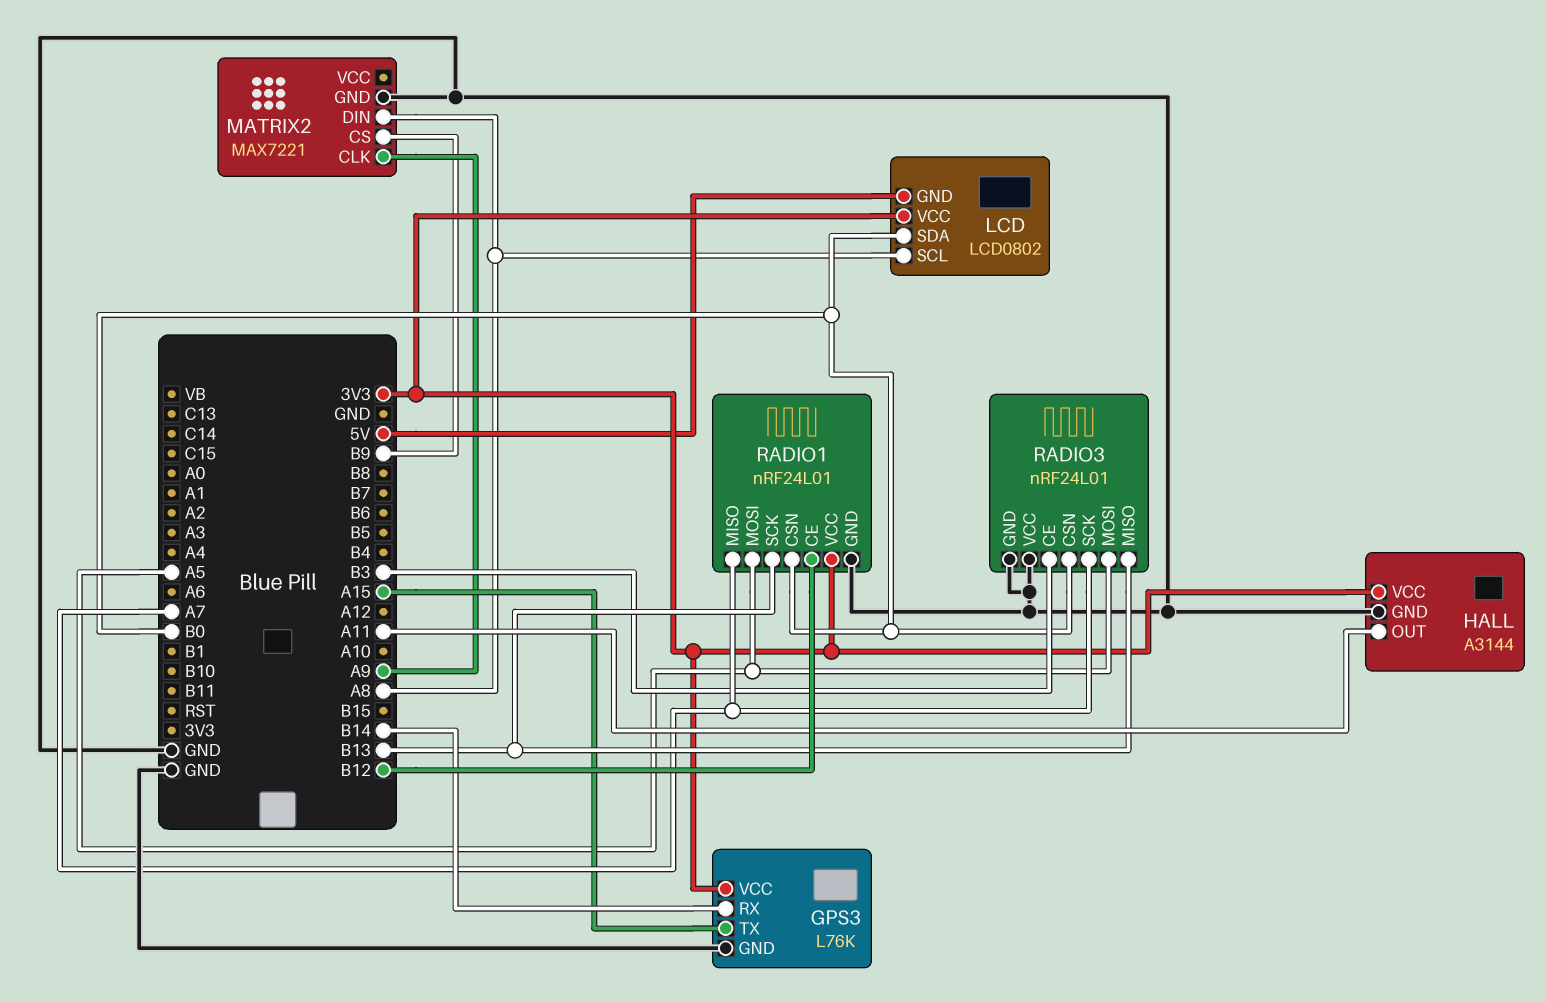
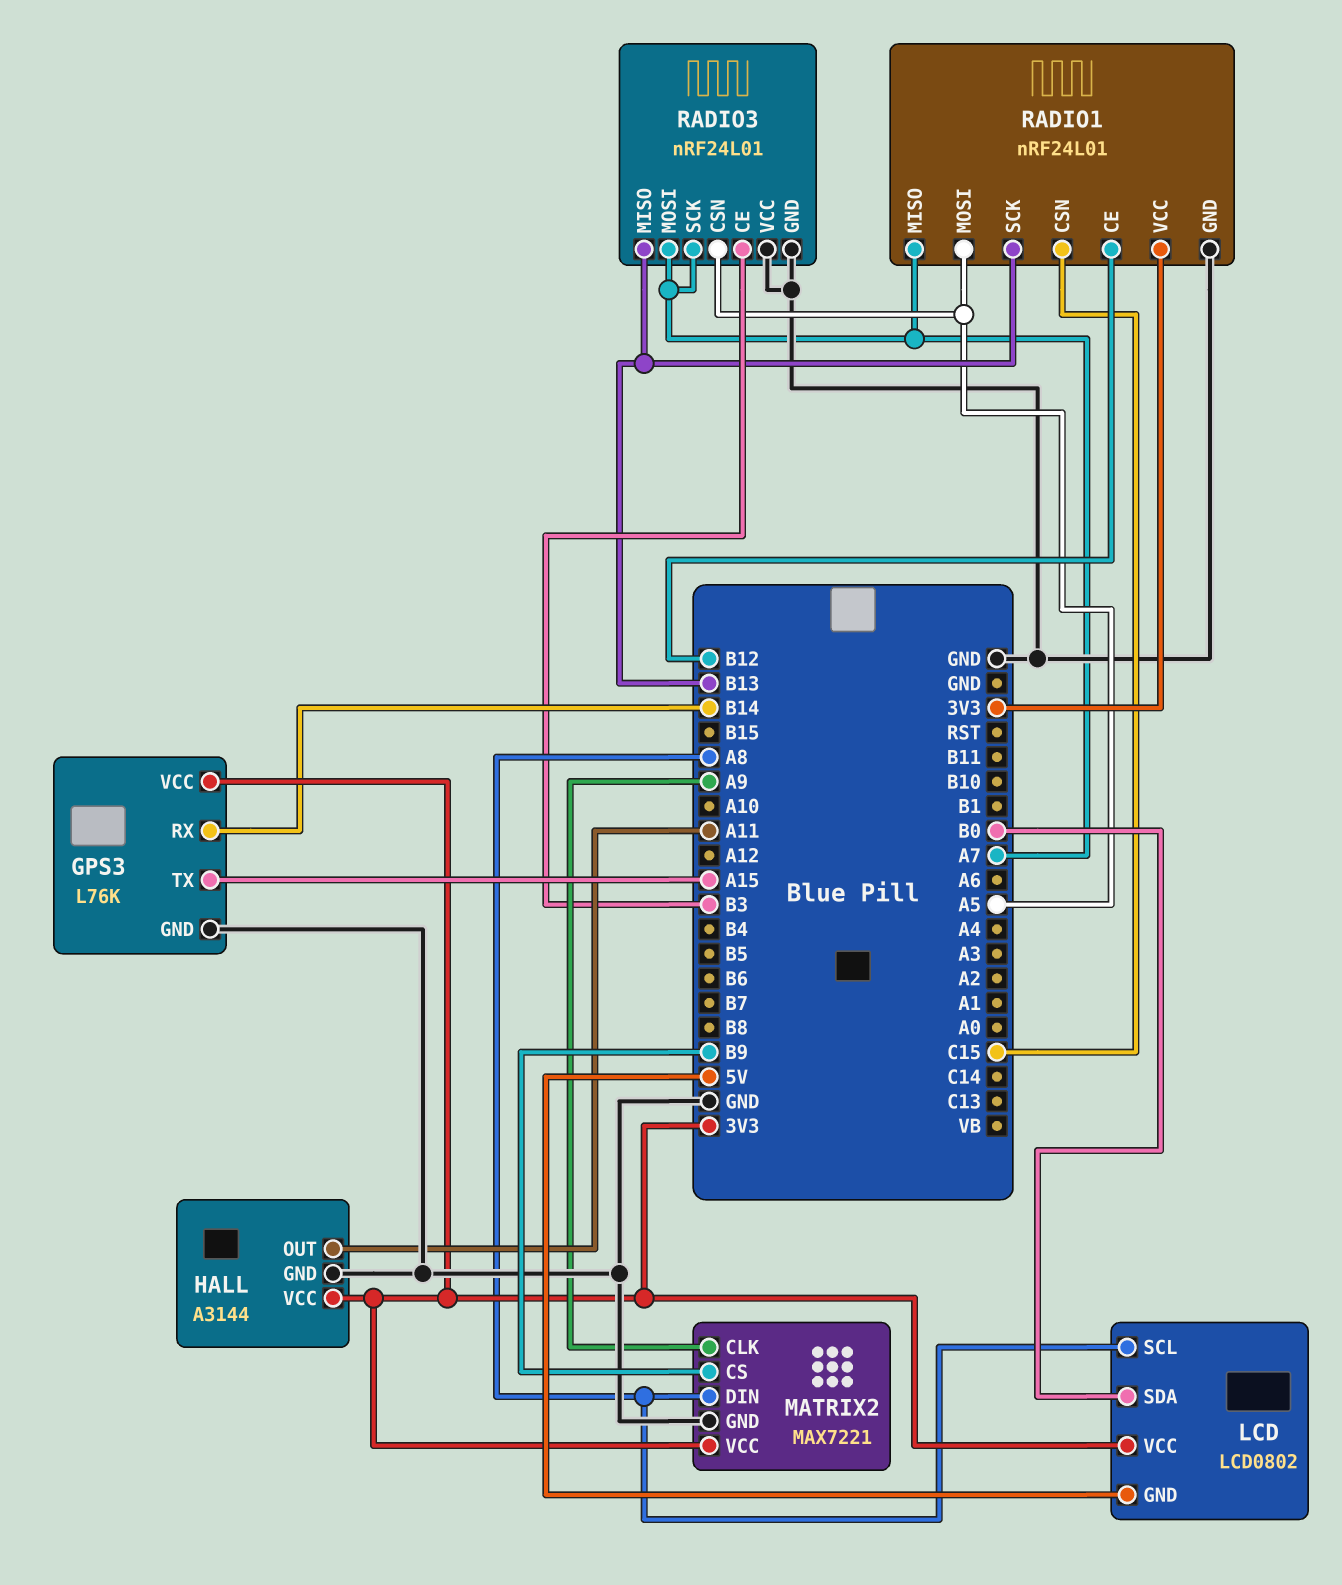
MATRIX2 pin VCC: none -> 3V3
RADIO1 pin CSN: B0 -> C15
RADIO3 pin CSN: B0 -> A5
RADIO3 pin MOSI: A5 -> A7

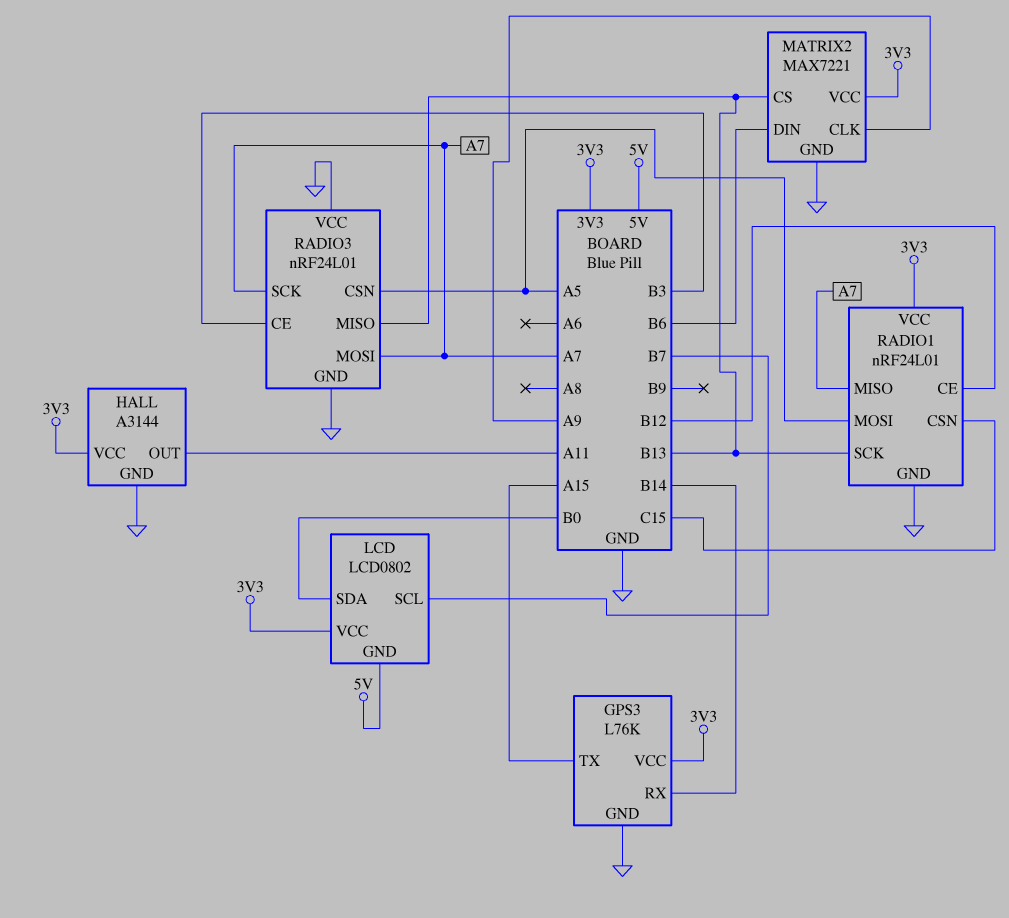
LCD pin SCL: A8 -> B7
MATRIX2 pin CS: B9 -> B13
MATRIX2 pin DIN: A8 -> B6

════════

WHAT THE TASK ASKS:
Go through the records and repeat each one exactly, skipping anything that is a picture.

YOUR RESPONSE:
MATRIX2 pin VCC: none -> 3V3
RADIO1 pin CSN: B0 -> C15
RADIO3 pin CSN: B0 -> A5
RADIO3 pin MOSI: A5 -> A7

LCD pin SCL: A8 -> B7
MATRIX2 pin CS: B9 -> B13
MATRIX2 pin DIN: A8 -> B6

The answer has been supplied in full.